> _Task brief_
Reproduce the complete set of records exactly. No picture is to appear in the copy.

> _Material for this task_
⁂
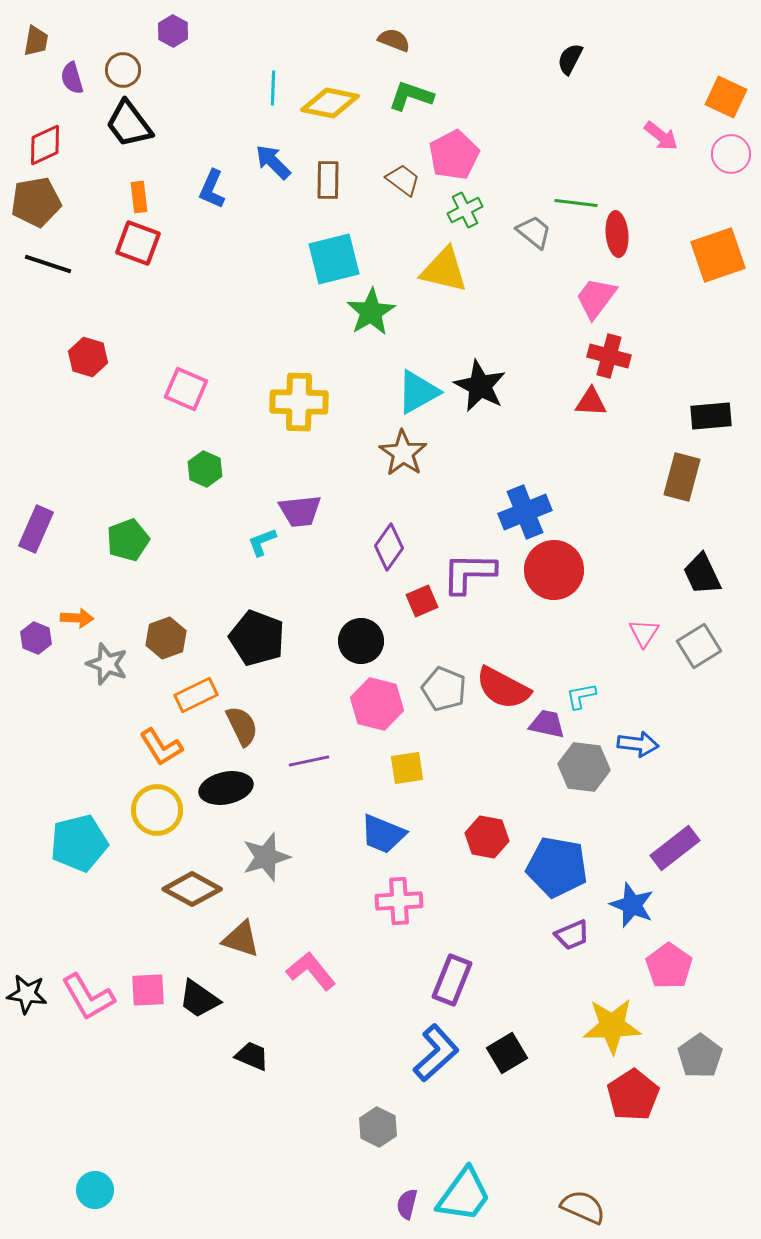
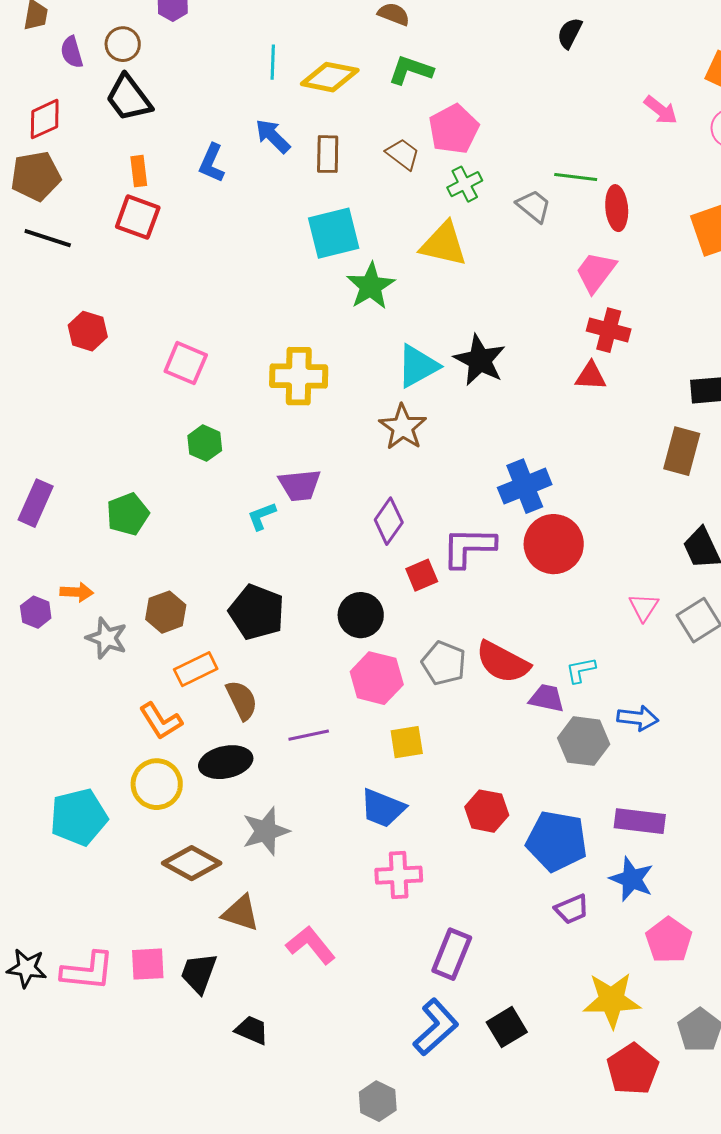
purple rectangle: (675, 848) -> (640, 821), moved, turned 45
pink L-shape: (88, 997) -> (88, 971), turned -54
black trapezoid: (199, 999) -> (199, 973), turned 75

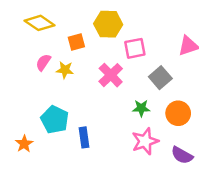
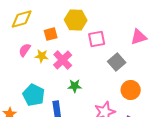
yellow diamond: (39, 23) -> (22, 19), turned -50
pink cross: (111, 75) -> (63, 60), moved
green star: (141, 108) -> (75, 86), moved

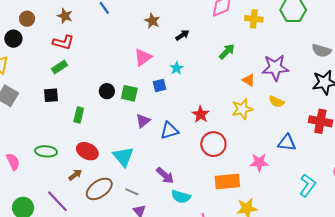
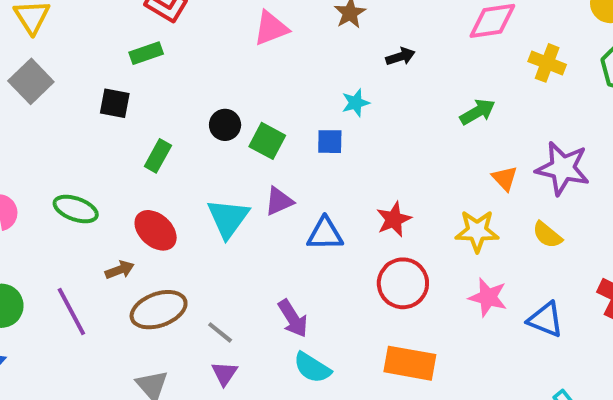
pink triangle: (143, 57) -> (271, 28), moved
cyan star: (177, 68) -> (356, 103), moved
cyan triangle: (123, 157) -> (228, 218), moved
pink star: (259, 162) -> (488, 297), moved

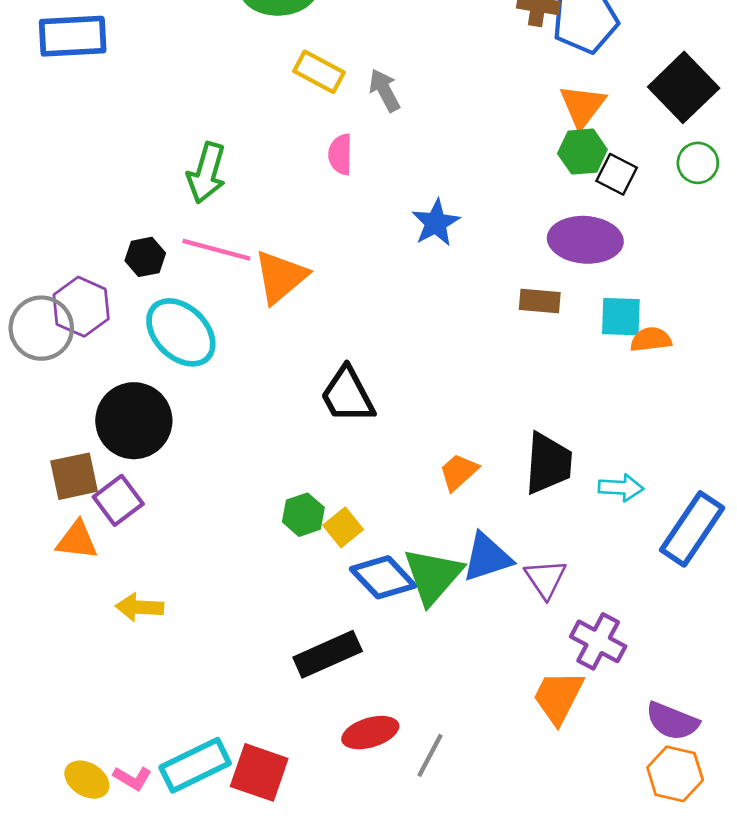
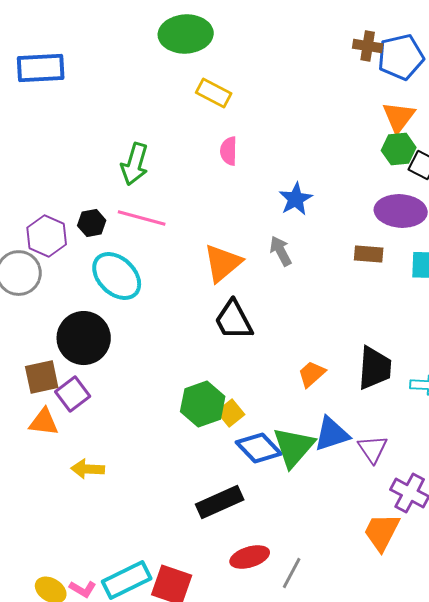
gray arrow: (385, 90) -> (281, 251), moved
orange triangle: (281, 277) -> (223, 263), moved
purple hexagon: (81, 307) -> (47, 236), moved
green hexagon: (303, 515) -> (203, 404), size x1.5

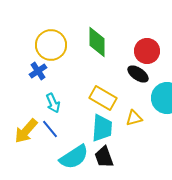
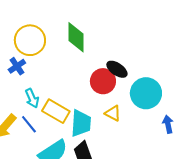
red circle: (147, 51) -> (103, 81), moved
yellow rectangle: (103, 98) -> (56, 111), moved
yellow triangle: (134, 118) -> (113, 113), turned 42

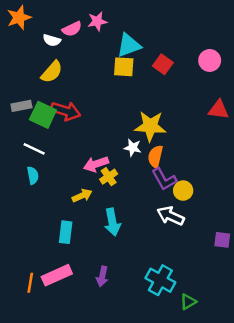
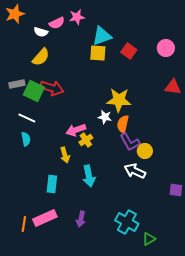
yellow arrow: (82, 196) -> (65, 155), turned 98

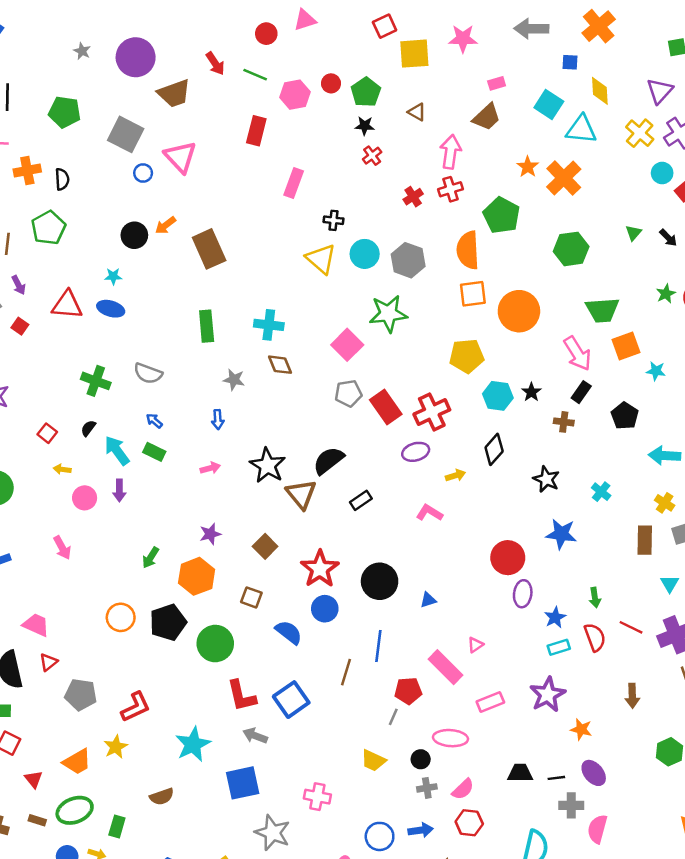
⁂
> _Exercise solution_
purple rectangle: (675, 848) -> (640, 821), moved, turned 45
pink L-shape: (88, 997) -> (88, 971), turned -54
black trapezoid: (199, 999) -> (199, 973), turned 75

yellow diamond: (39, 23) -> (22, 19), turned -50
pink cross: (111, 75) -> (63, 60), moved
green star: (141, 108) -> (75, 86), moved

pink triangle: (143, 57) -> (271, 28), moved
cyan star: (177, 68) -> (356, 103), moved
cyan triangle: (123, 157) -> (228, 218), moved
pink star: (259, 162) -> (488, 297), moved

gray arrow: (385, 90) -> (281, 251), moved
orange triangle: (281, 277) -> (223, 263), moved
purple hexagon: (81, 307) -> (47, 236), moved
green hexagon: (303, 515) -> (203, 404), size x1.5

red circle: (147, 51) -> (103, 81), moved
yellow rectangle: (103, 98) -> (56, 111), moved
yellow triangle: (134, 118) -> (113, 113), turned 42

yellow arrow: (82, 196) -> (65, 155), turned 98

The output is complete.